▶

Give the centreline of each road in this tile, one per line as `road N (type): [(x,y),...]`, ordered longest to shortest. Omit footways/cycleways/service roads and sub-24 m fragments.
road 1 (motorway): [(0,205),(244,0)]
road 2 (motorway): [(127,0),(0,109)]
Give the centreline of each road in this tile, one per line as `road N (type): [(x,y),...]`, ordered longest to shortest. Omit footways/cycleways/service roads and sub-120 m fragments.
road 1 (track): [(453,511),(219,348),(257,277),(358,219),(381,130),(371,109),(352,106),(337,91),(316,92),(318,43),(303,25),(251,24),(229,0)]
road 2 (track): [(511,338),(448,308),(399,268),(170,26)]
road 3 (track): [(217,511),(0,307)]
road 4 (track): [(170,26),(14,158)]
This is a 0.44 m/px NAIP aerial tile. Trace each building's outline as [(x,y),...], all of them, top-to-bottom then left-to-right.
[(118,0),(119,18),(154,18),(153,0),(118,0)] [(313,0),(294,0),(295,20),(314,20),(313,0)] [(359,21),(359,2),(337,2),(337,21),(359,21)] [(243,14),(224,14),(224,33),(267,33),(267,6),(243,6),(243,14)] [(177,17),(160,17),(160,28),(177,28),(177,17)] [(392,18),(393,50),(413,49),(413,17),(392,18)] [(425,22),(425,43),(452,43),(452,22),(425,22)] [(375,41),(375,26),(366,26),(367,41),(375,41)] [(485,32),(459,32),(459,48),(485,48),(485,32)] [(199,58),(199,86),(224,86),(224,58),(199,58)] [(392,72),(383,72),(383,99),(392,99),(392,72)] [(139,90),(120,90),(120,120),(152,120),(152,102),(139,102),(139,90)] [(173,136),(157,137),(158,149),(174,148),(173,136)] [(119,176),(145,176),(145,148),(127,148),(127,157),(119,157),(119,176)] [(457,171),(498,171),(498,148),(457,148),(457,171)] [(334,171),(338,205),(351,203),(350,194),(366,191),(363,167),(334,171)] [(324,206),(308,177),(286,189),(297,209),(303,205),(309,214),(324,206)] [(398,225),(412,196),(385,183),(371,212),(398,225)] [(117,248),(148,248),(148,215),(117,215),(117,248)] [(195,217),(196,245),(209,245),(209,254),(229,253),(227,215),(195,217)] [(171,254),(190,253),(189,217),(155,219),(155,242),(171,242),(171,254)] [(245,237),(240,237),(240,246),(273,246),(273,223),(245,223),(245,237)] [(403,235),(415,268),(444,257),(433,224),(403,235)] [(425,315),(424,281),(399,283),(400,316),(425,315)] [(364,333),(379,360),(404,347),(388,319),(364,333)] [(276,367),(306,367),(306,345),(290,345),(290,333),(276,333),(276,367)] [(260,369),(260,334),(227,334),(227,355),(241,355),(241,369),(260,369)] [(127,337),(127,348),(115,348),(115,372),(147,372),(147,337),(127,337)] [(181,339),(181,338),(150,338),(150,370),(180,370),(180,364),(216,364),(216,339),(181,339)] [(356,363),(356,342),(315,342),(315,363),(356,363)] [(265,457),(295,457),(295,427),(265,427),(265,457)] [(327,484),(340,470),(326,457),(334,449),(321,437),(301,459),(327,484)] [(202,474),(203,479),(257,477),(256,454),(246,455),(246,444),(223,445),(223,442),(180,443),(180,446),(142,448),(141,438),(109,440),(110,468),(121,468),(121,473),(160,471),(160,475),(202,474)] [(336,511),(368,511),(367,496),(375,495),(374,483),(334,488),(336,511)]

◀

## Exercise aim
Change every "centreline" in the entries above to "centerline", and leave the rest of the entries unchanged.

## Response to the task
Give the centerline of each road in this tile, one per line as `road N (type): [(x,y),...]`, ordered longest to shortest. Omit footways/cycleways/service roads and sub-24 m fragments.
road 1 (motorway): [(0,205),(244,0)]
road 2 (motorway): [(127,0),(0,109)]
Give the centerline of each road in this tile, one per line as `road N (type): [(x,y),...]`, ordered longest to shortest. Omit footways/cycleways/service roads and sub-120 m fragments.
road 1 (track): [(453,511),(219,348),(257,277),(358,219),(381,130),(371,109),(352,106),(337,91),(316,92),(318,43),(303,25),(251,24),(229,0)]
road 2 (track): [(511,338),(448,308),(399,268),(170,26)]
road 3 (track): [(217,511),(0,307)]
road 4 (track): [(170,26),(14,158)]
This is a 0.44 m/px NAIP aerial tile. Trace each building's outline as [(x,y),...], all of them, top-to-bottom then left-to-right.
[(118,0),(119,18),(154,18),(153,0),(118,0)] [(313,0),(294,0),(295,20),(314,20),(313,0)] [(359,21),(359,2),(337,2),(337,21),(359,21)] [(243,14),(224,14),(224,33),(267,33),(267,6),(243,6),(243,14)] [(177,17),(160,17),(160,28),(177,28),(177,17)] [(392,18),(393,50),(413,49),(413,17),(392,18)] [(425,22),(425,43),(452,43),(452,22),(425,22)] [(375,41),(375,26),(366,26),(367,41),(375,41)] [(485,32),(459,32),(459,48),(485,48),(485,32)] [(199,58),(199,86),(224,86),(224,58),(199,58)] [(392,72),(383,72),(383,99),(392,99),(392,72)] [(139,90),(120,90),(120,120),(152,120),(152,102),(139,102),(139,90)] [(173,136),(157,137),(158,149),(174,148),(173,136)] [(119,176),(145,176),(145,148),(127,148),(127,157),(119,157),(119,176)] [(457,171),(498,171),(498,148),(457,148),(457,171)] [(334,171),(338,205),(351,203),(350,194),(366,191),(363,167),(334,171)] [(324,206),(308,177),(286,189),(297,209),(303,205),(309,214),(324,206)] [(398,225),(412,196),(385,183),(371,212),(398,225)] [(117,248),(148,248),(148,215),(117,215),(117,248)] [(195,217),(196,245),(209,245),(209,254),(229,253),(227,215),(195,217)] [(171,254),(190,253),(189,217),(155,219),(155,242),(171,242),(171,254)] [(245,237),(240,237),(240,246),(273,246),(273,223),(245,223),(245,237)] [(403,235),(415,268),(444,257),(433,224),(403,235)] [(425,315),(424,281),(399,283),(400,316),(425,315)] [(364,333),(379,360),(404,347),(388,319),(364,333)] [(276,367),(306,367),(306,345),(290,345),(290,333),(276,333),(276,367)] [(260,369),(260,334),(227,334),(227,355),(241,355),(241,369),(260,369)] [(127,337),(127,348),(115,348),(115,372),(147,372),(147,337),(127,337)] [(181,339),(181,338),(150,338),(150,370),(180,370),(180,364),(216,364),(216,339),(181,339)] [(356,363),(356,342),(315,342),(315,363),(356,363)] [(265,457),(295,457),(295,427),(265,427),(265,457)] [(327,484),(340,470),(326,457),(334,449),(321,437),(301,459),(327,484)] [(202,474),(203,479),(257,477),(256,454),(246,455),(246,444),(223,445),(223,442),(180,443),(180,446),(142,448),(141,438),(109,440),(110,468),(121,468),(121,473),(160,471),(160,475),(202,474)] [(336,511),(368,511),(367,496),(375,495),(374,483),(334,488),(336,511)]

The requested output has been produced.